----- Data -----
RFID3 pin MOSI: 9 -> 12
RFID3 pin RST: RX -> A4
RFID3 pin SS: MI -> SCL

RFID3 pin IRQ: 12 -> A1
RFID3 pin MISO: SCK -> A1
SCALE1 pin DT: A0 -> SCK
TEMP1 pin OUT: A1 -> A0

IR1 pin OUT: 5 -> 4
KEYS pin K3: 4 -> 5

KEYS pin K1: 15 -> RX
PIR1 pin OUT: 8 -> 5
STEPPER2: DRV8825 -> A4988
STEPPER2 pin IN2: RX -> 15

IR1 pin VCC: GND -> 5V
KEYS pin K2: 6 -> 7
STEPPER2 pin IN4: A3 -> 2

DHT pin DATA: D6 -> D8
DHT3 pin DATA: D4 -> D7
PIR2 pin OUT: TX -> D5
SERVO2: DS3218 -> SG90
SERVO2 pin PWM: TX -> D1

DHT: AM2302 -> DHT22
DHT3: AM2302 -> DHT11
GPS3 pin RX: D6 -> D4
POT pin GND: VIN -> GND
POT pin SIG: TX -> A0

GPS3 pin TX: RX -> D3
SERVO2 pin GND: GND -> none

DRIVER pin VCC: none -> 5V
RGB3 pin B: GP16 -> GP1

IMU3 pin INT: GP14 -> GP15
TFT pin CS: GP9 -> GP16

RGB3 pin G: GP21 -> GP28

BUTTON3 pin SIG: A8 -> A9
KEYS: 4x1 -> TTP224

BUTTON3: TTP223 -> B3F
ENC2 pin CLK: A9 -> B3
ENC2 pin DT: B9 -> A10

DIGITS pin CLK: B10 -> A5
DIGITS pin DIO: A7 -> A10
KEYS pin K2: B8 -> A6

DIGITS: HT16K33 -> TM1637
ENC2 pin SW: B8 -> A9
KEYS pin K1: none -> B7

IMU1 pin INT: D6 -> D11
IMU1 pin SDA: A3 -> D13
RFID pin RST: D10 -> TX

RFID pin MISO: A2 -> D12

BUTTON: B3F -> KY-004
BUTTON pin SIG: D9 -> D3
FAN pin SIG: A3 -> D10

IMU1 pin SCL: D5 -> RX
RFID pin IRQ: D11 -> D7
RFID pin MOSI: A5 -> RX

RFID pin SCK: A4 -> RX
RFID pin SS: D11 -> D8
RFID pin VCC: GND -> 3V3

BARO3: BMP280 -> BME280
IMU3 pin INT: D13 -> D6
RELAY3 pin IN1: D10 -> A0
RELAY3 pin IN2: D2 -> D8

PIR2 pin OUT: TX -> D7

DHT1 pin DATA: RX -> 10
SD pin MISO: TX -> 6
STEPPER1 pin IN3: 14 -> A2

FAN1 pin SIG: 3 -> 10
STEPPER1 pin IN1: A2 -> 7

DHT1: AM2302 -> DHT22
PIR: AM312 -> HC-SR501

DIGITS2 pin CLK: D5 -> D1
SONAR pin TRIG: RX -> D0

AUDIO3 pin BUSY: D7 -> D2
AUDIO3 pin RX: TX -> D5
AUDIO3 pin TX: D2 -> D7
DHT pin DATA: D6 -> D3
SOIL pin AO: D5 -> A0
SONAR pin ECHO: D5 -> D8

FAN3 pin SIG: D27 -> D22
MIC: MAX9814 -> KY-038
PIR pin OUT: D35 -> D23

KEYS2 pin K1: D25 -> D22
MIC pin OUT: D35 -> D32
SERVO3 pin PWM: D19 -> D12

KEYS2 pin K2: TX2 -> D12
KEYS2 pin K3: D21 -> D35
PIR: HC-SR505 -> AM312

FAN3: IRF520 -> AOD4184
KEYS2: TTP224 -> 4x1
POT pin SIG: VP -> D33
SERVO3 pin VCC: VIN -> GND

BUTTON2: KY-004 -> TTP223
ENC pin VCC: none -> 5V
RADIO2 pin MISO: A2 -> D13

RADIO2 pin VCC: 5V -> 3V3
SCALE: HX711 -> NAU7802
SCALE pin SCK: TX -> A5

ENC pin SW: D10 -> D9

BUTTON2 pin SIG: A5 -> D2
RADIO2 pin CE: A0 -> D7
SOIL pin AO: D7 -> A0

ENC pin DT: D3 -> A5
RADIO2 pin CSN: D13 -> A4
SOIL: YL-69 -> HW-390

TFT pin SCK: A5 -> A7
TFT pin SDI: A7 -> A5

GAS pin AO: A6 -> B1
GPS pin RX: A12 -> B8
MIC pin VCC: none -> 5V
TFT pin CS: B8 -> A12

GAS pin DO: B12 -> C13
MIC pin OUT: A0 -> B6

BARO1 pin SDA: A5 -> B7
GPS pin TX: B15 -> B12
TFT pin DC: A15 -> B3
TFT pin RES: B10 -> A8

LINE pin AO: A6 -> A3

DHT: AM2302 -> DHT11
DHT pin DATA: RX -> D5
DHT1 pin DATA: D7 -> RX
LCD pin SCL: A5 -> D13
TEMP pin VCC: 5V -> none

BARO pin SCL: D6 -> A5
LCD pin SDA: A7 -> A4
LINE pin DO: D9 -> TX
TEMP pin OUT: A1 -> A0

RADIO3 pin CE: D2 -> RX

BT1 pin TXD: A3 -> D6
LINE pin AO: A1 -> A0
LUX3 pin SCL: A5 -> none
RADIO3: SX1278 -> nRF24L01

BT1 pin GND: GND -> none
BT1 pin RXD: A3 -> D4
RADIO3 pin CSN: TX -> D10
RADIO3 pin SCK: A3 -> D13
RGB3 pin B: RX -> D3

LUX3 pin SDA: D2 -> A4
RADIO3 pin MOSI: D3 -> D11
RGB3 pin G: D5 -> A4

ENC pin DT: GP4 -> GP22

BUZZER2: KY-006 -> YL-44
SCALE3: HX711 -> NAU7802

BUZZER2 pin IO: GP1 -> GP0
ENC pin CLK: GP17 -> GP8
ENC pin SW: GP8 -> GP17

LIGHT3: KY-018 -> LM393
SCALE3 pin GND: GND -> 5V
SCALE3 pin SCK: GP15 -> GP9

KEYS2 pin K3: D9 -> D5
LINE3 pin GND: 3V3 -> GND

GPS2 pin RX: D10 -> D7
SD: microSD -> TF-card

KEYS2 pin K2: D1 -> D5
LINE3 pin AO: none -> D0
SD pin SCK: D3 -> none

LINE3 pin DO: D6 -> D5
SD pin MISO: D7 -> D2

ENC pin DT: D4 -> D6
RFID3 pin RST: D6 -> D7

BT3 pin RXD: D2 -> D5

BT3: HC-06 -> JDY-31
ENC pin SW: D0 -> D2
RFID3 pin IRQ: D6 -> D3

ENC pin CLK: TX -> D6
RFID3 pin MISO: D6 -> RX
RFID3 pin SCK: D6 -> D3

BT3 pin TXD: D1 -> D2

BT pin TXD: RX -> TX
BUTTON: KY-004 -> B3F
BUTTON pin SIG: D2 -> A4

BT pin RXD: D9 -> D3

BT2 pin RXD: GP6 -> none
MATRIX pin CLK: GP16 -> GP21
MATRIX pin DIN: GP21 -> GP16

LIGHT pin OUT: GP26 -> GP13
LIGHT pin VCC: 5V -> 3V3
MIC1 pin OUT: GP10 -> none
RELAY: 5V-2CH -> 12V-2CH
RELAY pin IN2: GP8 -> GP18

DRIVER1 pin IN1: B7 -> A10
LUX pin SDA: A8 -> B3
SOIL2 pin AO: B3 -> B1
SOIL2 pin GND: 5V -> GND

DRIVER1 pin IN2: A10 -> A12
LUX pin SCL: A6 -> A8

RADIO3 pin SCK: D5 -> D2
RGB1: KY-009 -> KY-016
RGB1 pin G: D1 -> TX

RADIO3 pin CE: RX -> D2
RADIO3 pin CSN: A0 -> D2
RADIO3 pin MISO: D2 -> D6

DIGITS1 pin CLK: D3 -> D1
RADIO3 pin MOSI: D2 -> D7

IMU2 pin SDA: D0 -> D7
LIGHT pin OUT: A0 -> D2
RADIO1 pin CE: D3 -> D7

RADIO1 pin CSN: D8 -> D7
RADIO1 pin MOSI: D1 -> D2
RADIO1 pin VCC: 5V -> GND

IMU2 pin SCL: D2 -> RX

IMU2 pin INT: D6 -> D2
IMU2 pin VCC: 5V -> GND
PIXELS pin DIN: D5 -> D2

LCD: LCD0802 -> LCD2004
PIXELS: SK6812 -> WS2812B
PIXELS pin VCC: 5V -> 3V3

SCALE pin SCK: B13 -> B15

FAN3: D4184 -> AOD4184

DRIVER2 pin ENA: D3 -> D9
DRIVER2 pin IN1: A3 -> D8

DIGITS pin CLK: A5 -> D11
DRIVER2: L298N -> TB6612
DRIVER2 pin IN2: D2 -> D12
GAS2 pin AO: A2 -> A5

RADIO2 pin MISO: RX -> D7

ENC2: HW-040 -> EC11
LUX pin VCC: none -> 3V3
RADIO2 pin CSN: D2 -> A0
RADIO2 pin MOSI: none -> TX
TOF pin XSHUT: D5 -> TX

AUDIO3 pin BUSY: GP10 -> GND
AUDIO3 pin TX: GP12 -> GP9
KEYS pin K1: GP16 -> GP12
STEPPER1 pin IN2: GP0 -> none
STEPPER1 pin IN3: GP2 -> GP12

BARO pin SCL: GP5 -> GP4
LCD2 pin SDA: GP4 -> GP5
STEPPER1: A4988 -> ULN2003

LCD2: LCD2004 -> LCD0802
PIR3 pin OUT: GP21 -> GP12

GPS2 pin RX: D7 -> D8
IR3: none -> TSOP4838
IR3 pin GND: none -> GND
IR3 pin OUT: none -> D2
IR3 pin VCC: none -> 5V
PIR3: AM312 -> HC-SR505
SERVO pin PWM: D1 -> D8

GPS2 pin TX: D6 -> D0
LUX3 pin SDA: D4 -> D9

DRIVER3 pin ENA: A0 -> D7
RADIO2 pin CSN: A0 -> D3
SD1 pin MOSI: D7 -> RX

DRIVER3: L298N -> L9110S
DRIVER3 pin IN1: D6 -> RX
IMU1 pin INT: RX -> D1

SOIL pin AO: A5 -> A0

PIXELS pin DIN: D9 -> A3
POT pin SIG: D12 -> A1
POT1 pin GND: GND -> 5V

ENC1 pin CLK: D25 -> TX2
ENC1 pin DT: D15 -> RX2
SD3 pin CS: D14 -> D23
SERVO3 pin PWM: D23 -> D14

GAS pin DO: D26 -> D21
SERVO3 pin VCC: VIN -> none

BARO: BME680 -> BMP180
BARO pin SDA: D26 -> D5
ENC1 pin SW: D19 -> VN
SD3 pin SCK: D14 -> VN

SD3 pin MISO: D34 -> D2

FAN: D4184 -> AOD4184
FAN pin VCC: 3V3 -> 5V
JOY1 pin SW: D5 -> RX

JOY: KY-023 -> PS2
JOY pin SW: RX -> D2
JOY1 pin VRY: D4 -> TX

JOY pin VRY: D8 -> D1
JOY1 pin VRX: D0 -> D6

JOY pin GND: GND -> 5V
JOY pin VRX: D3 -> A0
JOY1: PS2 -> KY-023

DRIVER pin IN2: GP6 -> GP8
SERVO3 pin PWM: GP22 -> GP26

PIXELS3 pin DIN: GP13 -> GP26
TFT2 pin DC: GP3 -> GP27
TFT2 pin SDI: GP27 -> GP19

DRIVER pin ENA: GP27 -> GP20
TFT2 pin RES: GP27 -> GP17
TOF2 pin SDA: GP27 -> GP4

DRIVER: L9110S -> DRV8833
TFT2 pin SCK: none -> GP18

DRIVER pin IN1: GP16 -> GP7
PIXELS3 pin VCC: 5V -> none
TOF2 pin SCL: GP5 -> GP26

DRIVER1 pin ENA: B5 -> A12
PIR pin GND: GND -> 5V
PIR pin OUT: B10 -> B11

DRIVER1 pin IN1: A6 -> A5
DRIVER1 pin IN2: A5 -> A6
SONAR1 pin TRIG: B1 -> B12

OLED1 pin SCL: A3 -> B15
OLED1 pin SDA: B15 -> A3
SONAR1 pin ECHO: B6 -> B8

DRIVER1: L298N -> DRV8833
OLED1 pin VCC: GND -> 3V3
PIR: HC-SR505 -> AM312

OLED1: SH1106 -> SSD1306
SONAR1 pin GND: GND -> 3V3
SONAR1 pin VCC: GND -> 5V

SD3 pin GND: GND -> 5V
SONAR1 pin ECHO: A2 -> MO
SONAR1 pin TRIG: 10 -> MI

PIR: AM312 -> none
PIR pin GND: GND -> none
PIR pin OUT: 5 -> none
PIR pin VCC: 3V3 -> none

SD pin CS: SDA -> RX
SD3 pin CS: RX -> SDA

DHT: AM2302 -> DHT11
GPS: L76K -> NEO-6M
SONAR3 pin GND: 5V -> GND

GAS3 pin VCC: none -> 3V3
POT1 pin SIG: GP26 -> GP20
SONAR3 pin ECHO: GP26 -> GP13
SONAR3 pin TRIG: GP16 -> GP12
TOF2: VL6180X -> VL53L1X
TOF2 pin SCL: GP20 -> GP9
-----
Task instructions:
Starting at the line above that holds "SD3 pin CS: D14 -> D23" and ending at the line that holds "DRIVER pin IN1: GP16 -> GP7", transcribe each line exactly and include no other lines.

Answer space:
SD3 pin CS: D14 -> D23
SERVO3 pin PWM: D23 -> D14

GAS pin DO: D26 -> D21
SERVO3 pin VCC: VIN -> none

BARO: BME680 -> BMP180
BARO pin SDA: D26 -> D5
ENC1 pin SW: D19 -> VN
SD3 pin SCK: D14 -> VN

SD3 pin MISO: D34 -> D2

FAN: D4184 -> AOD4184
FAN pin VCC: 3V3 -> 5V
JOY1 pin SW: D5 -> RX

JOY: KY-023 -> PS2
JOY pin SW: RX -> D2
JOY1 pin VRY: D4 -> TX

JOY pin VRY: D8 -> D1
JOY1 pin VRX: D0 -> D6

JOY pin GND: GND -> 5V
JOY pin VRX: D3 -> A0
JOY1: PS2 -> KY-023

DRIVER pin IN2: GP6 -> GP8
SERVO3 pin PWM: GP22 -> GP26

PIXELS3 pin DIN: GP13 -> GP26
TFT2 pin DC: GP3 -> GP27
TFT2 pin SDI: GP27 -> GP19

DRIVER pin ENA: GP27 -> GP20
TFT2 pin RES: GP27 -> GP17
TOF2 pin SDA: GP27 -> GP4

DRIVER: L9110S -> DRV8833
TFT2 pin SCK: none -> GP18

DRIVER pin IN1: GP16 -> GP7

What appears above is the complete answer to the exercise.